(Supplied material)
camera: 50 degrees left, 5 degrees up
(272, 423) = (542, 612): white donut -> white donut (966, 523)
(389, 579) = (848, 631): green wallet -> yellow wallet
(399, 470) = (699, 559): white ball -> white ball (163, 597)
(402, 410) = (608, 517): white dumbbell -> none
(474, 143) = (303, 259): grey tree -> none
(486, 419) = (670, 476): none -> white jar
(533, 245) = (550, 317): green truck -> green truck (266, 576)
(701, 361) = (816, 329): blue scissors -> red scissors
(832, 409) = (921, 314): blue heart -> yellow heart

==

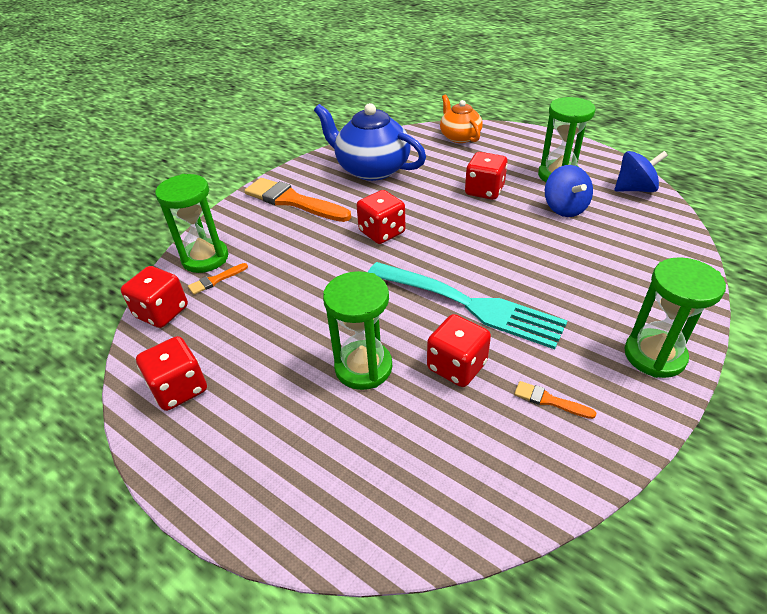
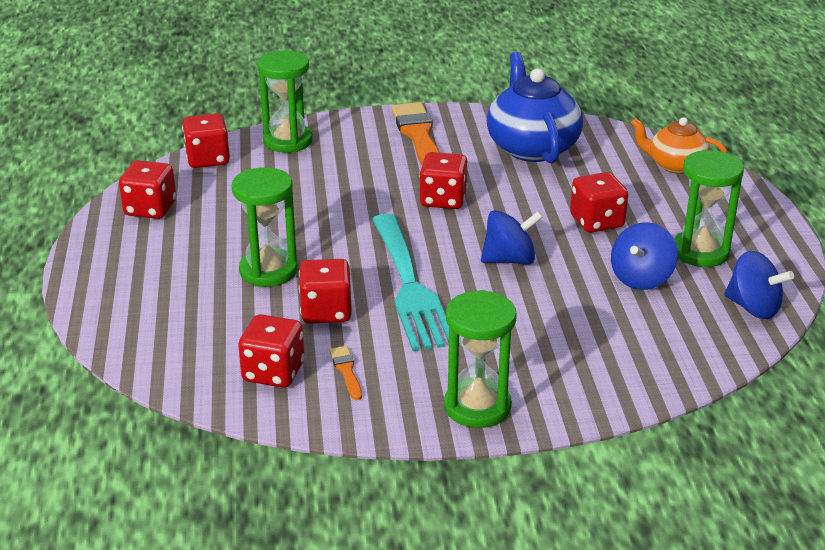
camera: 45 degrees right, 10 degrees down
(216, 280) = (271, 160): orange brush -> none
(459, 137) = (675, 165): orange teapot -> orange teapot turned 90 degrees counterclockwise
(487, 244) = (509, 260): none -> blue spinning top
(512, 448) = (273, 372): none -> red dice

(What to produce) Given the data above, transcribe exactly the lines from the one containing "(459, 137) = (675, 165): orange" down to the one containing "(512, 448) = (273, 372): none -> red dice", and no others.

(Reply to the task)
(459, 137) = (675, 165): orange teapot -> orange teapot turned 90 degrees counterclockwise
(487, 244) = (509, 260): none -> blue spinning top
(512, 448) = (273, 372): none -> red dice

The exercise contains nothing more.